● **WHAT IS EXPECTED**:
Your answer is to be the count alone: the number of lines in the data below where "brown" appears.

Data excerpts
* * * *

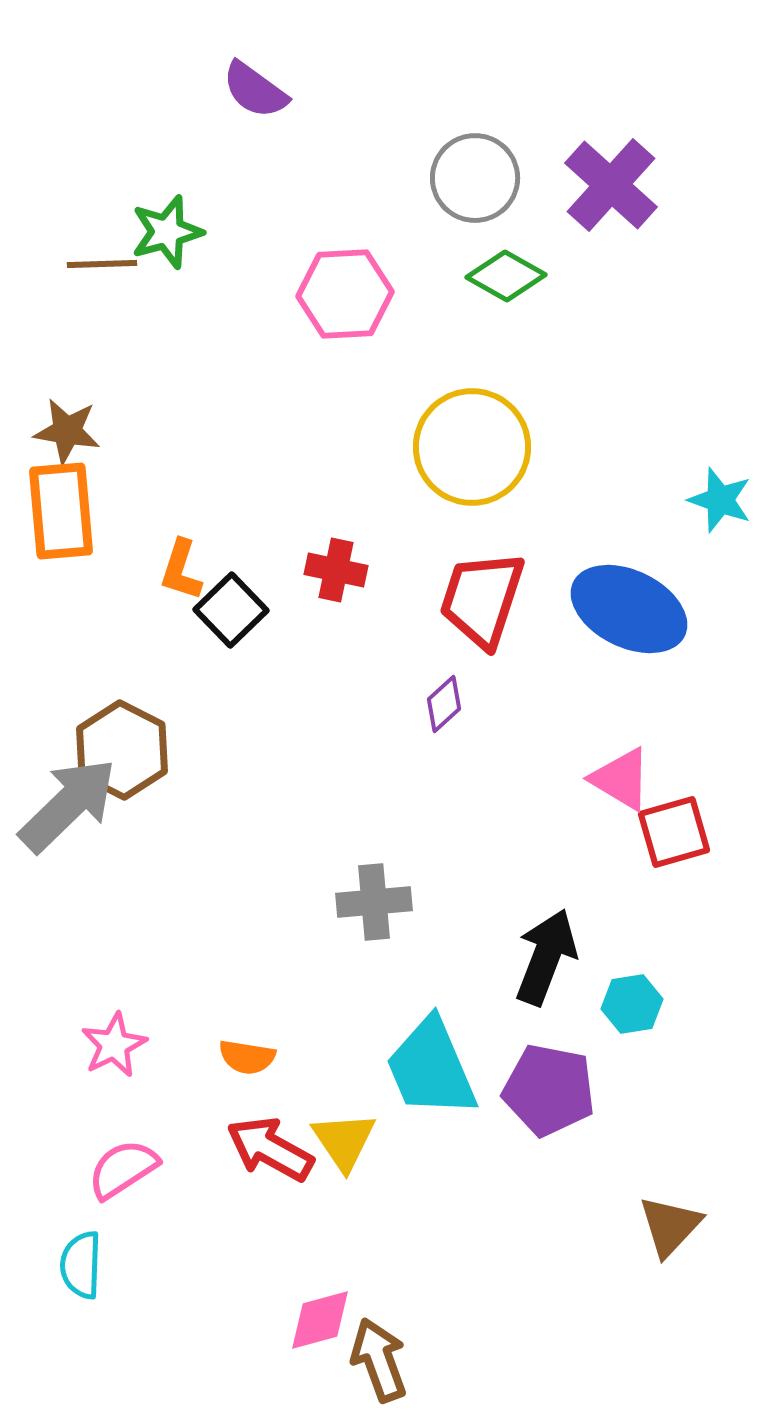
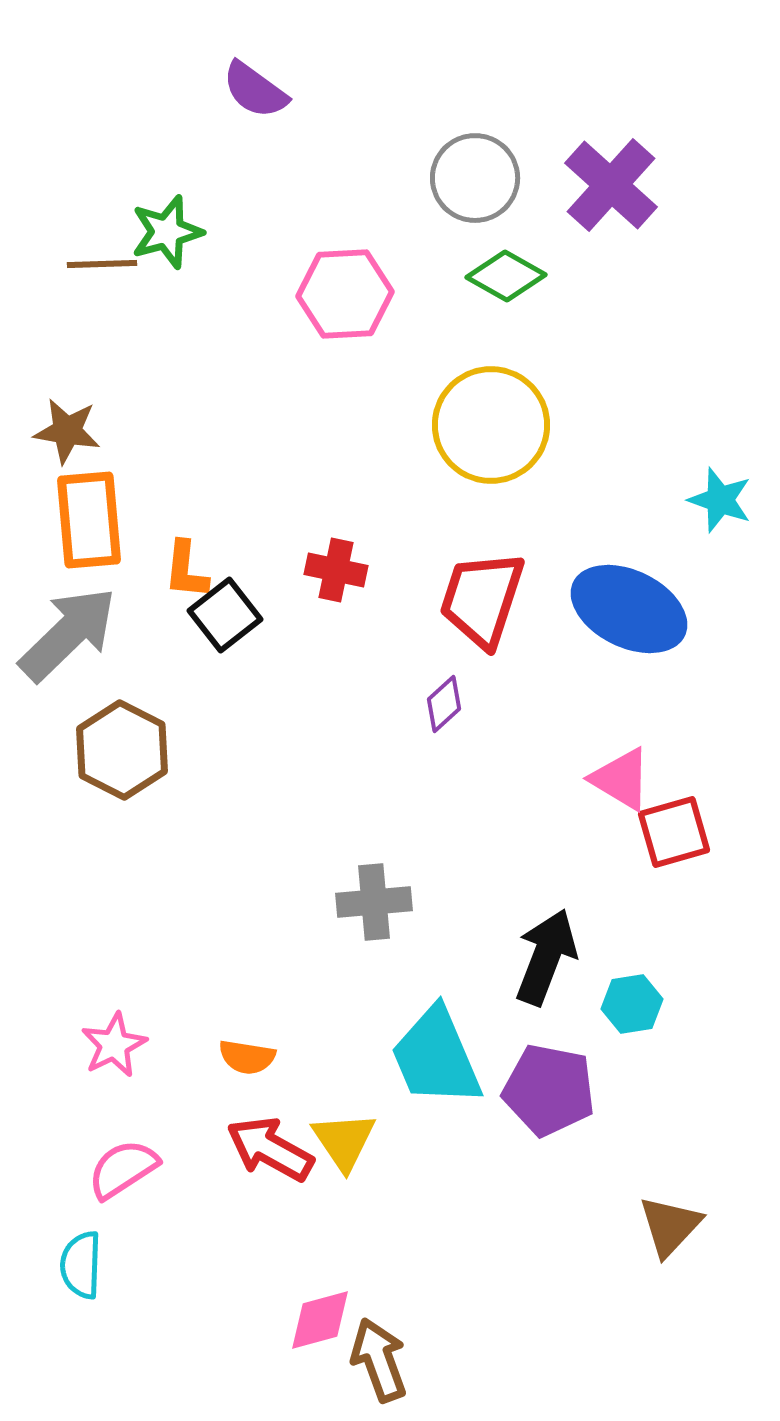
yellow circle: moved 19 px right, 22 px up
orange rectangle: moved 28 px right, 9 px down
orange L-shape: moved 5 px right; rotated 12 degrees counterclockwise
black square: moved 6 px left, 5 px down; rotated 6 degrees clockwise
gray arrow: moved 171 px up
cyan trapezoid: moved 5 px right, 11 px up
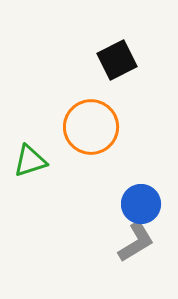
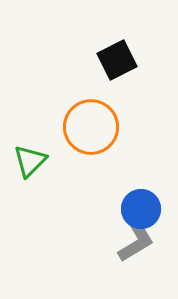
green triangle: rotated 27 degrees counterclockwise
blue circle: moved 5 px down
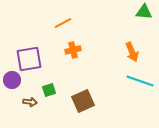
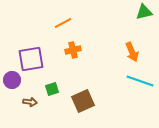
green triangle: rotated 18 degrees counterclockwise
purple square: moved 2 px right
green square: moved 3 px right, 1 px up
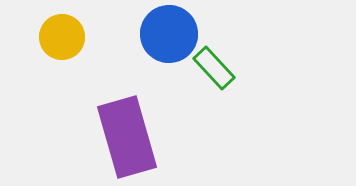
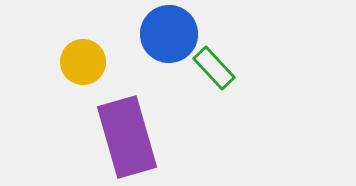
yellow circle: moved 21 px right, 25 px down
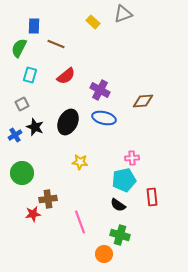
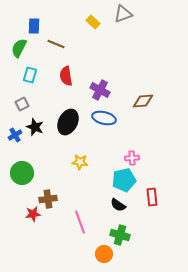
red semicircle: rotated 120 degrees clockwise
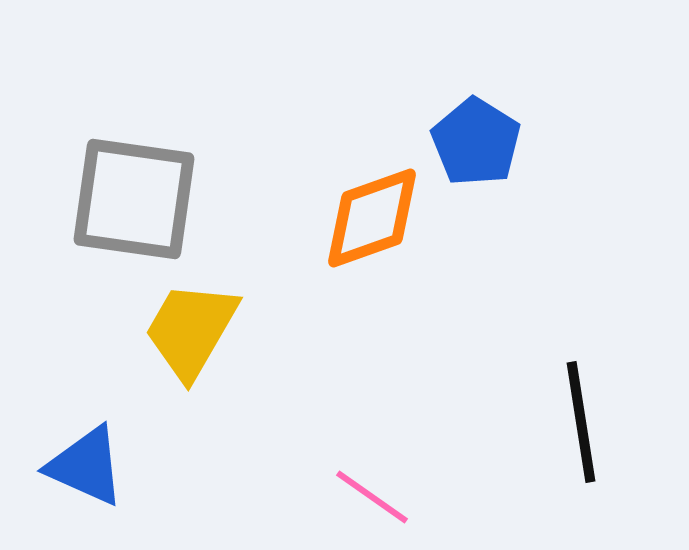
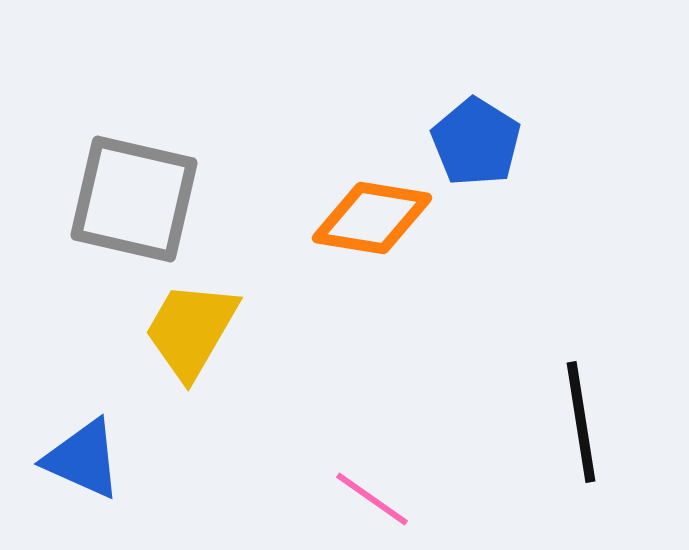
gray square: rotated 5 degrees clockwise
orange diamond: rotated 29 degrees clockwise
blue triangle: moved 3 px left, 7 px up
pink line: moved 2 px down
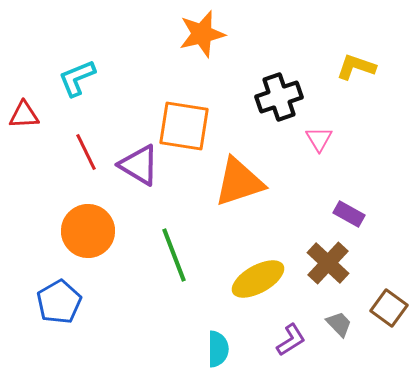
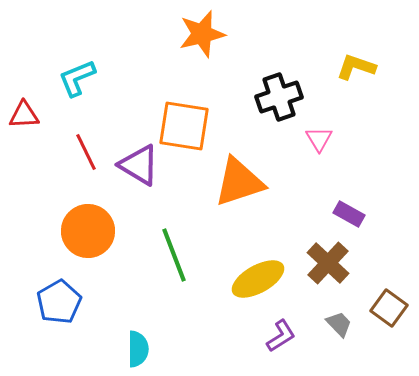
purple L-shape: moved 10 px left, 4 px up
cyan semicircle: moved 80 px left
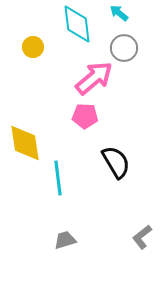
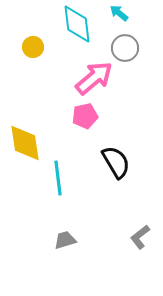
gray circle: moved 1 px right
pink pentagon: rotated 15 degrees counterclockwise
gray L-shape: moved 2 px left
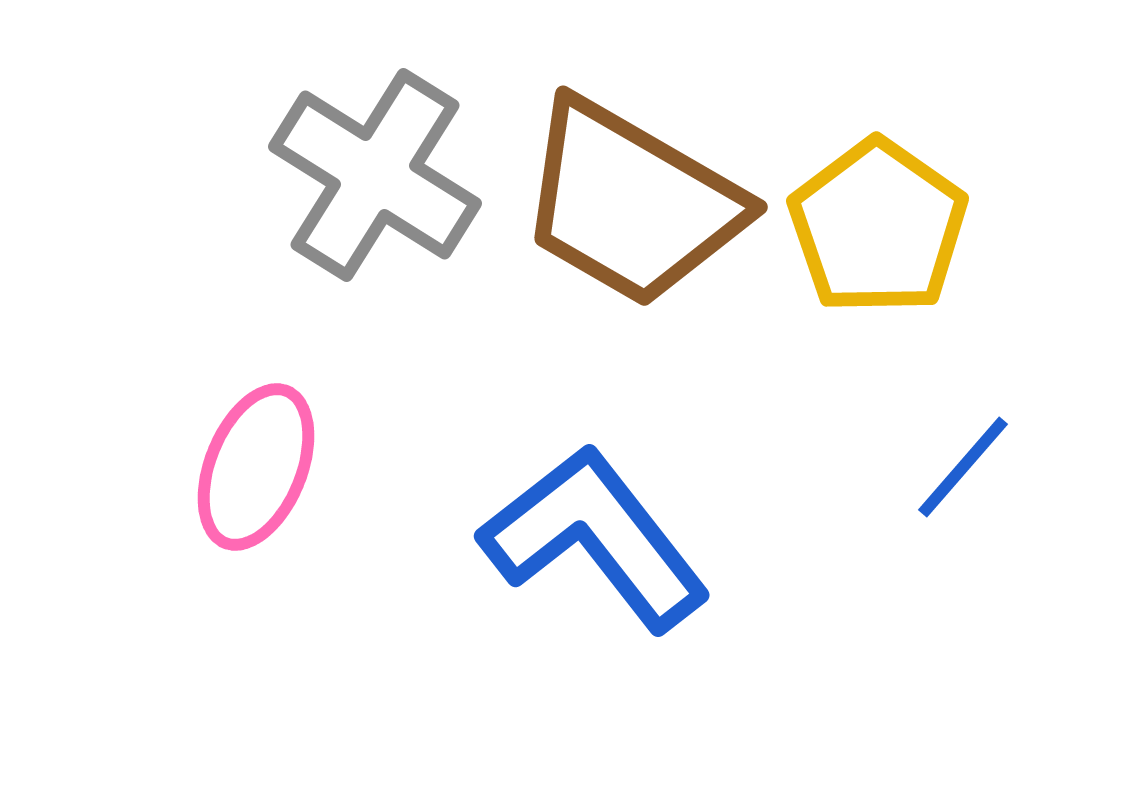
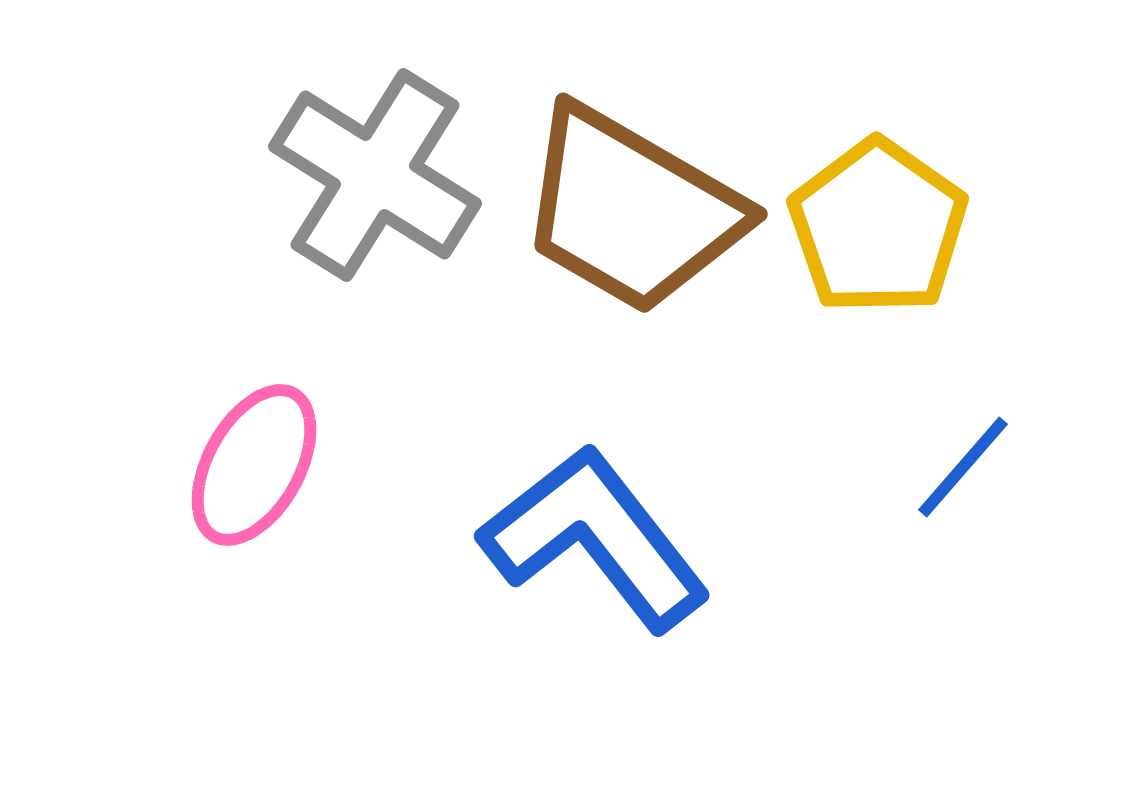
brown trapezoid: moved 7 px down
pink ellipse: moved 2 px left, 2 px up; rotated 7 degrees clockwise
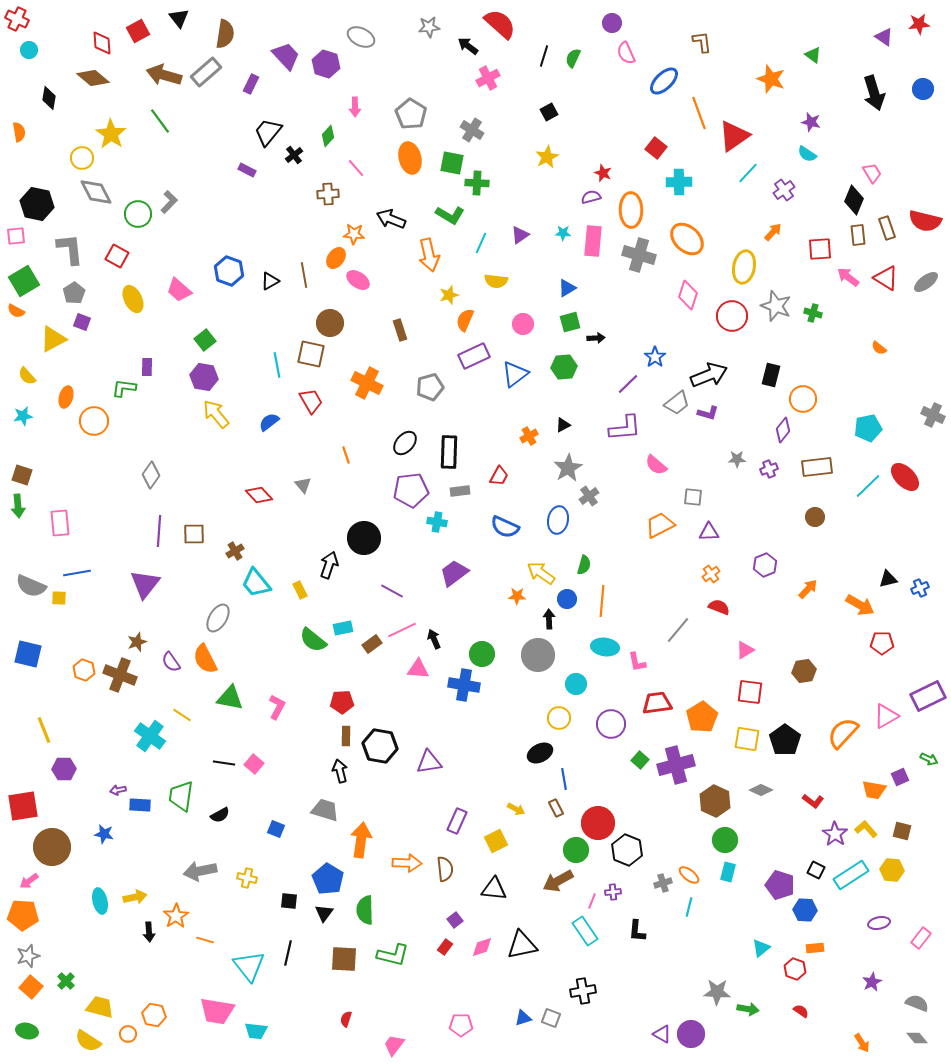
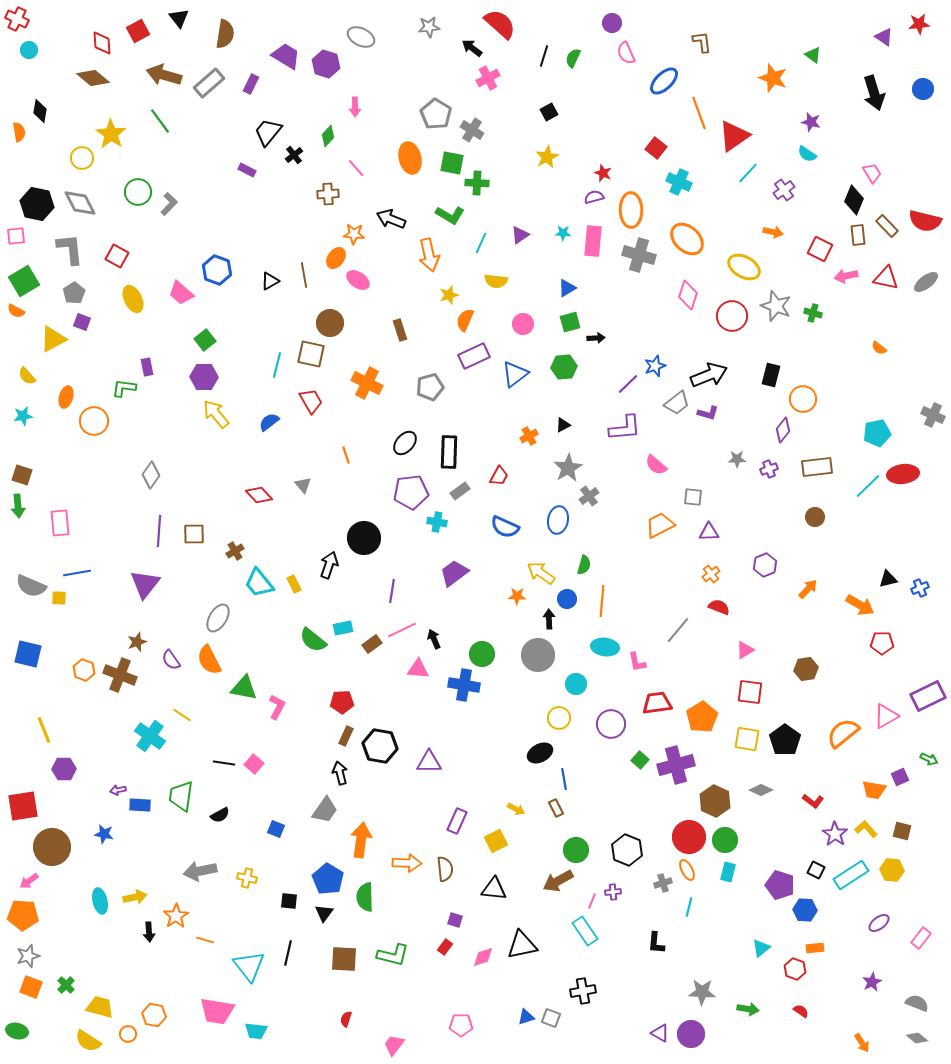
black arrow at (468, 46): moved 4 px right, 2 px down
purple trapezoid at (286, 56): rotated 16 degrees counterclockwise
gray rectangle at (206, 72): moved 3 px right, 11 px down
orange star at (771, 79): moved 2 px right, 1 px up
black diamond at (49, 98): moved 9 px left, 13 px down
gray pentagon at (411, 114): moved 25 px right
cyan cross at (679, 182): rotated 25 degrees clockwise
gray diamond at (96, 192): moved 16 px left, 11 px down
purple semicircle at (591, 197): moved 3 px right
gray L-shape at (169, 202): moved 2 px down
green circle at (138, 214): moved 22 px up
brown rectangle at (887, 228): moved 2 px up; rotated 25 degrees counterclockwise
orange arrow at (773, 232): rotated 60 degrees clockwise
red square at (820, 249): rotated 30 degrees clockwise
yellow ellipse at (744, 267): rotated 72 degrees counterclockwise
blue hexagon at (229, 271): moved 12 px left, 1 px up
pink arrow at (848, 277): moved 2 px left, 1 px up; rotated 50 degrees counterclockwise
red triangle at (886, 278): rotated 20 degrees counterclockwise
pink trapezoid at (179, 290): moved 2 px right, 3 px down
blue star at (655, 357): moved 9 px down; rotated 15 degrees clockwise
cyan line at (277, 365): rotated 25 degrees clockwise
purple rectangle at (147, 367): rotated 12 degrees counterclockwise
purple hexagon at (204, 377): rotated 8 degrees counterclockwise
cyan pentagon at (868, 428): moved 9 px right, 5 px down
red ellipse at (905, 477): moved 2 px left, 3 px up; rotated 52 degrees counterclockwise
purple pentagon at (411, 490): moved 2 px down
gray rectangle at (460, 491): rotated 30 degrees counterclockwise
cyan trapezoid at (256, 583): moved 3 px right
yellow rectangle at (300, 590): moved 6 px left, 6 px up
purple line at (392, 591): rotated 70 degrees clockwise
orange semicircle at (205, 659): moved 4 px right, 1 px down
purple semicircle at (171, 662): moved 2 px up
brown hexagon at (804, 671): moved 2 px right, 2 px up
green triangle at (230, 698): moved 14 px right, 10 px up
orange semicircle at (843, 733): rotated 8 degrees clockwise
brown rectangle at (346, 736): rotated 24 degrees clockwise
purple triangle at (429, 762): rotated 8 degrees clockwise
black arrow at (340, 771): moved 2 px down
gray trapezoid at (325, 810): rotated 108 degrees clockwise
red circle at (598, 823): moved 91 px right, 14 px down
orange ellipse at (689, 875): moved 2 px left, 5 px up; rotated 25 degrees clockwise
green semicircle at (365, 910): moved 13 px up
purple square at (455, 920): rotated 35 degrees counterclockwise
purple ellipse at (879, 923): rotated 25 degrees counterclockwise
black L-shape at (637, 931): moved 19 px right, 12 px down
pink diamond at (482, 947): moved 1 px right, 10 px down
green cross at (66, 981): moved 4 px down
orange square at (31, 987): rotated 20 degrees counterclockwise
gray star at (717, 992): moved 15 px left
blue triangle at (523, 1018): moved 3 px right, 1 px up
green ellipse at (27, 1031): moved 10 px left
purple triangle at (662, 1034): moved 2 px left, 1 px up
gray diamond at (917, 1038): rotated 10 degrees counterclockwise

* * * *

● **PROBLEM SOLUTION**:
4